Saved data entries
--*--

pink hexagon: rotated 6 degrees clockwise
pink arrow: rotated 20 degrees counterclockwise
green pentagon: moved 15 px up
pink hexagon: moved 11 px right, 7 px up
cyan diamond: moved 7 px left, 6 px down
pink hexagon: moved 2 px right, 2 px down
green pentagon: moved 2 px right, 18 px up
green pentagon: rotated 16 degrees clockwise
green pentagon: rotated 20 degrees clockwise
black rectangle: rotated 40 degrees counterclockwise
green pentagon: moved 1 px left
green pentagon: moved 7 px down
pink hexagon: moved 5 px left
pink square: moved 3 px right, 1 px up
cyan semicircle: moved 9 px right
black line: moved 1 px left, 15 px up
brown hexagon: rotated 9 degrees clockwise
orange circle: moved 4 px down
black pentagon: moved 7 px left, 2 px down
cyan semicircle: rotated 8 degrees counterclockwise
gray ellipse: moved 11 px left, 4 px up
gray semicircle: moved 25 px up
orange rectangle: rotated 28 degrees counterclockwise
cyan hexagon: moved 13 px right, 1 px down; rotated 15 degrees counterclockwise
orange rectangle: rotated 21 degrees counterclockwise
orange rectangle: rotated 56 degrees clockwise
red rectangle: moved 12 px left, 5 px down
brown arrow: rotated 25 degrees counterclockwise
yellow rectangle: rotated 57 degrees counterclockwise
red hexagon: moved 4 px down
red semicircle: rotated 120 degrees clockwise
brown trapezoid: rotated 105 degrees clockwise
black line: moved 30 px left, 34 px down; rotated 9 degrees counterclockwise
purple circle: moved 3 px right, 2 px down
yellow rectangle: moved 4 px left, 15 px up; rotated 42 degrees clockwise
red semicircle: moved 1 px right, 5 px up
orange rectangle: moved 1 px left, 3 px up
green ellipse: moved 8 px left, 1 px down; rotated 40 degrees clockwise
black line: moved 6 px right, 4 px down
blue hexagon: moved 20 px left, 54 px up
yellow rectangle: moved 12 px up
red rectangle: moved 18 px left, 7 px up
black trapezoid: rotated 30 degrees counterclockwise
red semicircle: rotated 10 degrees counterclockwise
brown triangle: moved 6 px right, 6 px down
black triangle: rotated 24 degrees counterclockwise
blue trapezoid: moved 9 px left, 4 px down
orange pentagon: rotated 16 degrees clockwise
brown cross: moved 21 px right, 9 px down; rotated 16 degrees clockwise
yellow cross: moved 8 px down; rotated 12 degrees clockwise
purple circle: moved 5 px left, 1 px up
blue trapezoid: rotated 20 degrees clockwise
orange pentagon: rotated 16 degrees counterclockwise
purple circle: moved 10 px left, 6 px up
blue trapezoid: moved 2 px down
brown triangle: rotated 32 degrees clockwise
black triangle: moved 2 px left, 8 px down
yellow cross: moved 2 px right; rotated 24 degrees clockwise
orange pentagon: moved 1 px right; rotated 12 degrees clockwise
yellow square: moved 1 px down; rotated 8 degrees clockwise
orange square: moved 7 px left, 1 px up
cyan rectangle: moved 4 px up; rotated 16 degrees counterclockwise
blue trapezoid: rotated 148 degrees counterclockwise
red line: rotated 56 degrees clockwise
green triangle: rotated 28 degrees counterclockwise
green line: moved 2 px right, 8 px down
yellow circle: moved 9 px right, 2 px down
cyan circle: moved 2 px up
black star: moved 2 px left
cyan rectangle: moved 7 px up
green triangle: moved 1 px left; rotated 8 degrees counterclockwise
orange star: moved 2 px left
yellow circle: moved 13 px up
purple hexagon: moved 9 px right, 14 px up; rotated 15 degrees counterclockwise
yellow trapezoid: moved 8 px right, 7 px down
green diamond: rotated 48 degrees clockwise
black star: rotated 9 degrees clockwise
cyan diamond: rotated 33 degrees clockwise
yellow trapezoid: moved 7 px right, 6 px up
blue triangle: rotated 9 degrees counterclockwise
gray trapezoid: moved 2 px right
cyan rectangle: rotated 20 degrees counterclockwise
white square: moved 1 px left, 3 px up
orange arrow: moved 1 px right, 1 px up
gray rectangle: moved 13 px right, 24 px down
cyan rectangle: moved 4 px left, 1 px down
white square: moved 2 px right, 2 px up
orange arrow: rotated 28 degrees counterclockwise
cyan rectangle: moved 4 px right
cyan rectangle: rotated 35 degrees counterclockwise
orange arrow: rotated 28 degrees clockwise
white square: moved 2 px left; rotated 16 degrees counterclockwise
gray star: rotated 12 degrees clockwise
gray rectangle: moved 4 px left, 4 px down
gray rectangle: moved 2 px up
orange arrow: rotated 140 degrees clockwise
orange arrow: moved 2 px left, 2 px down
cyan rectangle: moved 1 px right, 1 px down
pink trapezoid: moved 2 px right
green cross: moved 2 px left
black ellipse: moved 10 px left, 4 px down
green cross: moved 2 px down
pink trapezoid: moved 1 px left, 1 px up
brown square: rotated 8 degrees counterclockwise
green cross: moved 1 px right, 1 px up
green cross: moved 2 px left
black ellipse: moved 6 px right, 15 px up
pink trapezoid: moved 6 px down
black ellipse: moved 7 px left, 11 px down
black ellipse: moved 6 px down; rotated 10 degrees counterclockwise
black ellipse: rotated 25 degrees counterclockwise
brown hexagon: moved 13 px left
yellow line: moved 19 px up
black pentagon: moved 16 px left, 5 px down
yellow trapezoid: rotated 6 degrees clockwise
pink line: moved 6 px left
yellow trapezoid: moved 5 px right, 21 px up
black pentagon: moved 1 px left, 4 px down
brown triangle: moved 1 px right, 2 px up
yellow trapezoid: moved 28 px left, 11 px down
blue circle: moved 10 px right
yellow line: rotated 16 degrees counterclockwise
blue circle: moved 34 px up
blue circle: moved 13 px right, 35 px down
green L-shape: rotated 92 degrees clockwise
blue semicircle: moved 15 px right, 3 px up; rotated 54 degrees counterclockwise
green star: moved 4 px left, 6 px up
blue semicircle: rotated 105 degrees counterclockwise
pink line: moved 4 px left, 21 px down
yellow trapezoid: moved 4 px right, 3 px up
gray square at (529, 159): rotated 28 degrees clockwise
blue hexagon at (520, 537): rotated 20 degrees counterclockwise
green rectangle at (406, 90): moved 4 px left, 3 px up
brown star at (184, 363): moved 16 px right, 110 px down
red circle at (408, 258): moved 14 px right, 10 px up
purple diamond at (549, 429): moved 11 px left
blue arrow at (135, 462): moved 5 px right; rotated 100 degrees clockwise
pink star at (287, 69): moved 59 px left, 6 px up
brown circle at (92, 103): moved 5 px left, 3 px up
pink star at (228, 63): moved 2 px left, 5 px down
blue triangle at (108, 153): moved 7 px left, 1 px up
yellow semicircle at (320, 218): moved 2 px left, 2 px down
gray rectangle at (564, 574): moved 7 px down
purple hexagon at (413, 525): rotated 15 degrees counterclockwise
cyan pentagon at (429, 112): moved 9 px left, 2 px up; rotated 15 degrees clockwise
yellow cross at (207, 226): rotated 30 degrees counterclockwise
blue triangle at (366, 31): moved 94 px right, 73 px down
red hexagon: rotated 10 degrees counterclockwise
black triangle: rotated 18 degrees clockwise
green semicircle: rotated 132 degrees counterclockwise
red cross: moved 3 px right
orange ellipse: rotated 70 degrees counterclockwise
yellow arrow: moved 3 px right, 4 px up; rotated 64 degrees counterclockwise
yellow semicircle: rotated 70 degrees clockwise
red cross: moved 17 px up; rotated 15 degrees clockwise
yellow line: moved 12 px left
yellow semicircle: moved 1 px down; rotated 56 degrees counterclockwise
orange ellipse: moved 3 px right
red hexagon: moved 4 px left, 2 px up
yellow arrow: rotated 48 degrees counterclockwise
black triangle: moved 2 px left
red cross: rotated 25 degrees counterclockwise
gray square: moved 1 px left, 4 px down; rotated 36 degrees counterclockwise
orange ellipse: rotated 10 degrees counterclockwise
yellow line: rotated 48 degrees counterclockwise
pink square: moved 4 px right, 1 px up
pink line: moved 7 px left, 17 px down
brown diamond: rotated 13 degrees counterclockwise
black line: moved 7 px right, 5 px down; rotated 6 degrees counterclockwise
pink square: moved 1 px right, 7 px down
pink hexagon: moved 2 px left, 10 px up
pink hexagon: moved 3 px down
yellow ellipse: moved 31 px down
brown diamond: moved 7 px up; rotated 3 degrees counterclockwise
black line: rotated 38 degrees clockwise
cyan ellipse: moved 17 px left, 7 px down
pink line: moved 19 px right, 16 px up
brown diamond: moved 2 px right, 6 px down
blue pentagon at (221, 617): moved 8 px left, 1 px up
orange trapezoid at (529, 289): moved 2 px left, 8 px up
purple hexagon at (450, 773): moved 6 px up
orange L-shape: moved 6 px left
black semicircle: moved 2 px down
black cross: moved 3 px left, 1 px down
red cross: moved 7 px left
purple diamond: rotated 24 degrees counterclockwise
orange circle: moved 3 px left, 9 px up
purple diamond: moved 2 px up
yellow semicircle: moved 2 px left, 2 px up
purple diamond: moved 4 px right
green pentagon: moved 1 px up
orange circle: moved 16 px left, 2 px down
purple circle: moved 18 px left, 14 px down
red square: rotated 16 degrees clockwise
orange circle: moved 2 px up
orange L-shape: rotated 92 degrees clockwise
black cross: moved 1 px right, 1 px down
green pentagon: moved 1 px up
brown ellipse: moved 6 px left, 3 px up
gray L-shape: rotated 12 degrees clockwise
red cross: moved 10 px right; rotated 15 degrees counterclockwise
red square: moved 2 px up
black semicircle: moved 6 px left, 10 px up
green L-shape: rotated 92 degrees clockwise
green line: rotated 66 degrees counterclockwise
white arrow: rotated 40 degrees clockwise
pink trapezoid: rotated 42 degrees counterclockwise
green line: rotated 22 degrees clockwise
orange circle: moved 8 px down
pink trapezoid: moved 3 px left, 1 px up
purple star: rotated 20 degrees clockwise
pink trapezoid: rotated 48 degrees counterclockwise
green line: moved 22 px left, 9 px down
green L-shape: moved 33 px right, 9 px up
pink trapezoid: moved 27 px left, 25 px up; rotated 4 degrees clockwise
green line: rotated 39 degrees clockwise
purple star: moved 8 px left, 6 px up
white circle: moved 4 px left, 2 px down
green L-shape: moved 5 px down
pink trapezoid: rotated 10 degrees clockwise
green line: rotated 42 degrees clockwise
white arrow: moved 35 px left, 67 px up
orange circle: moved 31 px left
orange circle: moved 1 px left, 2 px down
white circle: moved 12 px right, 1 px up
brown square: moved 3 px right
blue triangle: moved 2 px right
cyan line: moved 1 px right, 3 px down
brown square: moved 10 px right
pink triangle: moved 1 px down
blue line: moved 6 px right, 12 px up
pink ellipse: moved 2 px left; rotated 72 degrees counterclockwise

--*--

- _Given task_: Swap every "green pentagon" for "olive pentagon" in the records from the first line up to and including the line with "red semicircle: rotated 120 degrees clockwise". Give only those lines, with nothing else changed.

- _Problem solution_:
pink hexagon: rotated 6 degrees clockwise
pink arrow: rotated 20 degrees counterclockwise
olive pentagon: moved 15 px up
pink hexagon: moved 11 px right, 7 px up
cyan diamond: moved 7 px left, 6 px down
pink hexagon: moved 2 px right, 2 px down
olive pentagon: moved 2 px right, 18 px up
olive pentagon: rotated 16 degrees clockwise
olive pentagon: rotated 20 degrees clockwise
black rectangle: rotated 40 degrees counterclockwise
olive pentagon: moved 1 px left
olive pentagon: moved 7 px down
pink hexagon: moved 5 px left
pink square: moved 3 px right, 1 px up
cyan semicircle: moved 9 px right
black line: moved 1 px left, 15 px up
brown hexagon: rotated 9 degrees clockwise
orange circle: moved 4 px down
black pentagon: moved 7 px left, 2 px down
cyan semicircle: rotated 8 degrees counterclockwise
gray ellipse: moved 11 px left, 4 px up
gray semicircle: moved 25 px up
orange rectangle: rotated 28 degrees counterclockwise
cyan hexagon: moved 13 px right, 1 px down; rotated 15 degrees counterclockwise
orange rectangle: rotated 21 degrees counterclockwise
orange rectangle: rotated 56 degrees clockwise
red rectangle: moved 12 px left, 5 px down
brown arrow: rotated 25 degrees counterclockwise
yellow rectangle: rotated 57 degrees counterclockwise
red hexagon: moved 4 px down
red semicircle: rotated 120 degrees clockwise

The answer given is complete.